* [Given request]: Rewrite the items below as a numbered list, one line per number, leaving out the blank lines and keeping each line's wording unchanged.
---------------
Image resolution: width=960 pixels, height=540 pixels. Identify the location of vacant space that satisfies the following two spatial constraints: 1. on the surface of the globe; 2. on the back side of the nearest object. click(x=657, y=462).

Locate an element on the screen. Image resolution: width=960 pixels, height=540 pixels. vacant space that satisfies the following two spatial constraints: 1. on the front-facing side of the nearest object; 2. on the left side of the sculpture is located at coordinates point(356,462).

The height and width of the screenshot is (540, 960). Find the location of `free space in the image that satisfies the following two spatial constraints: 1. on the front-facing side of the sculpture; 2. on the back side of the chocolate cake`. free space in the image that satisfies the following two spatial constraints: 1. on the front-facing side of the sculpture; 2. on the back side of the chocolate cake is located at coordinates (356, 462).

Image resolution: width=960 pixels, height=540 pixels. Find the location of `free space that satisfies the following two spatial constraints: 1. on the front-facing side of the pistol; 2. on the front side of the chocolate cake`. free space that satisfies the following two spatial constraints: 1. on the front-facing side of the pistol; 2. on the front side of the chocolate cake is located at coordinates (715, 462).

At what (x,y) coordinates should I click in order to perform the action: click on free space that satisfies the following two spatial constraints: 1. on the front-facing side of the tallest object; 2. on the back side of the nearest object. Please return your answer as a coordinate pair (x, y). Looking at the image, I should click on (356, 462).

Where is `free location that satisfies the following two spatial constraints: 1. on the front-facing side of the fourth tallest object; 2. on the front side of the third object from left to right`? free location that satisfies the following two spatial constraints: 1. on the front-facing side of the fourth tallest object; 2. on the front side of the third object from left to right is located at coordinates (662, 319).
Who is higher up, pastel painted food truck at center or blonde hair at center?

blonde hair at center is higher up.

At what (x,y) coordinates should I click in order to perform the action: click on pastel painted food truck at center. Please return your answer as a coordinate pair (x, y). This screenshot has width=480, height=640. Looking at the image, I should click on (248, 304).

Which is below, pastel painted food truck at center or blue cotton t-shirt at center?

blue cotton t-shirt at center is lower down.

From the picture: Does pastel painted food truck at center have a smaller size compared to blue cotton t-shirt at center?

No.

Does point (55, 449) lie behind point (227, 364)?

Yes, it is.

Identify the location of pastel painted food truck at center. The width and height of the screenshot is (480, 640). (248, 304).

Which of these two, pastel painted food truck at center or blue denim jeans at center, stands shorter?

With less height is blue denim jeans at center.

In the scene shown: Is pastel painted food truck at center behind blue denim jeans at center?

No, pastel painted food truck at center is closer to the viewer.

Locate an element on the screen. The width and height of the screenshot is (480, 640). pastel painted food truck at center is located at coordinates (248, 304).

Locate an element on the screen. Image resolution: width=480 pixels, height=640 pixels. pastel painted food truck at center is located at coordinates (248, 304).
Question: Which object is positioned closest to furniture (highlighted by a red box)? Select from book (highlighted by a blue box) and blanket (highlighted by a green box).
---------------
* [Task result]:
1. Image resolution: width=960 pixels, height=540 pixels. Identify the location of vacant space that satisfies the following two spatial constraints: 1. on the surface of the globe; 2. on the back side of the nearest object. click(x=657, y=462).
2. Locate an element on the screen. Image resolution: width=960 pixels, height=540 pixels. vacant space that satisfies the following two spatial constraints: 1. on the front-facing side of the nearest object; 2. on the left side of the sculpture is located at coordinates point(356,462).
3. The height and width of the screenshot is (540, 960). Find the location of `free space in the image that satisfies the following two spatial constraints: 1. on the front-facing side of the sculpture; 2. on the back side of the chocolate cake`. free space in the image that satisfies the following two spatial constraints: 1. on the front-facing side of the sculpture; 2. on the back side of the chocolate cake is located at coordinates (356, 462).
4. Image resolution: width=960 pixels, height=540 pixels. Find the location of `free space that satisfies the following two spatial constraints: 1. on the front-facing side of the pistol; 2. on the front side of the chocolate cake`. free space that satisfies the following two spatial constraints: 1. on the front-facing side of the pistol; 2. on the front side of the chocolate cake is located at coordinates (715, 462).
5. At what (x,y) coordinates should I click in order to perform the action: click on free space that satisfies the following two spatial constraints: 1. on the front-facing side of the tallest object; 2. on the back side of the nearest object. Please return your answer as a coordinate pair (x, y). Looking at the image, I should click on (356, 462).
6. Where is `free location that satisfies the following two spatial constraints: 1. on the front-facing side of the fourth tallest object; 2. on the front side of the third object from left to right`? free location that satisfies the following two spatial constraints: 1. on the front-facing side of the fourth tallest object; 2. on the front side of the third object from left to right is located at coordinates (662, 319).
7. Who is higher up, pastel painted food truck at center or blonde hair at center?
8. blonde hair at center is higher up.
9. At what (x,y) coordinates should I click in order to perform the action: click on pastel painted food truck at center. Please return your answer as a coordinate pair (x, y). This screenshot has width=480, height=640. Looking at the image, I should click on (248, 304).
10. Which is below, pastel painted food truck at center or blue cotton t-shirt at center?
11. blue cotton t-shirt at center is lower down.
12. From the picture: Does pastel painted food truck at center have a smaller size compared to blue cotton t-shirt at center?
13. No.
14. Does point (55, 449) lie behind point (227, 364)?
15. Yes, it is.
16. Identify the location of pastel painted food truck at center. The width and height of the screenshot is (480, 640). (248, 304).
17. Which of these two, pastel painted food truck at center or blue denim jeans at center, stands shorter?
18. With less height is blue denim jeans at center.
19. In the scene shown: Is pastel painted food truck at center behind blue denim jeans at center?
20. No, pastel painted food truck at center is closer to the viewer.
21. Locate an element on the screen. The width and height of the screenshot is (480, 640). pastel painted food truck at center is located at coordinates (248, 304).
22. Locate an element on the screen. Image resolution: width=480 pixels, height=640 pixels. pastel painted food truck at center is located at coordinates (248, 304).
23. Question: Which object is positioned closest to furniture (highlighted by a red box)? Select from book (highlighted by a blue box) and blanket (highlighted by a green box).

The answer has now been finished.